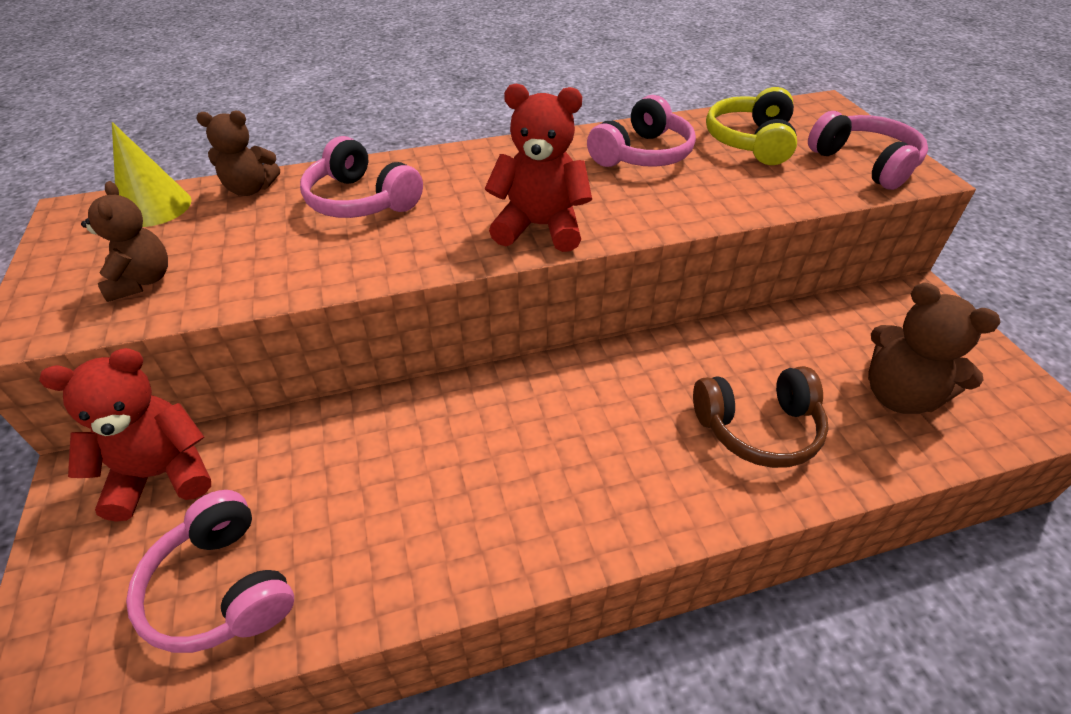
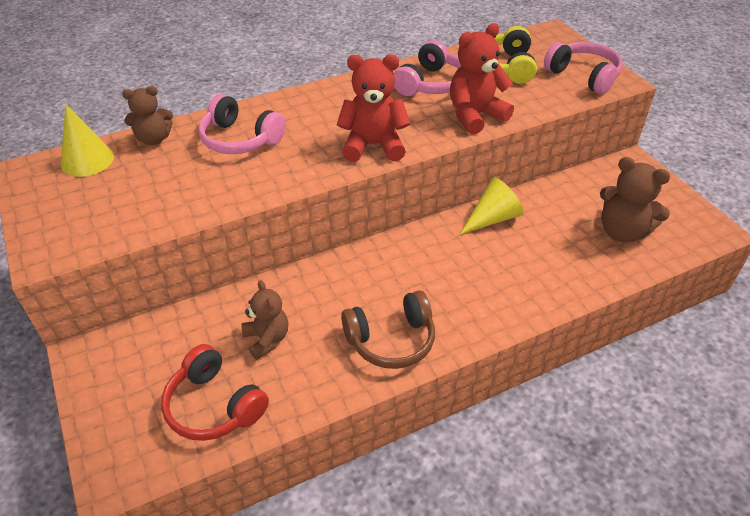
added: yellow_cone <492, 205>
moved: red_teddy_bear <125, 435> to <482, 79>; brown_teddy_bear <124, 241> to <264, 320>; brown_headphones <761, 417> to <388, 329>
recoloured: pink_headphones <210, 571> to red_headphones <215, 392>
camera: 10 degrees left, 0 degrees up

## What you are asked to do
In the material above, find the line with "moved: red_teddy_bear <125, 435>"; then copy it and every line after it, exactly, through the end.

## Worked solution
moved: red_teddy_bear <125, 435> to <482, 79>; brown_teddy_bear <124, 241> to <264, 320>; brown_headphones <761, 417> to <388, 329>
recoloured: pink_headphones <210, 571> to red_headphones <215, 392>
camera: 10 degrees left, 0 degrees up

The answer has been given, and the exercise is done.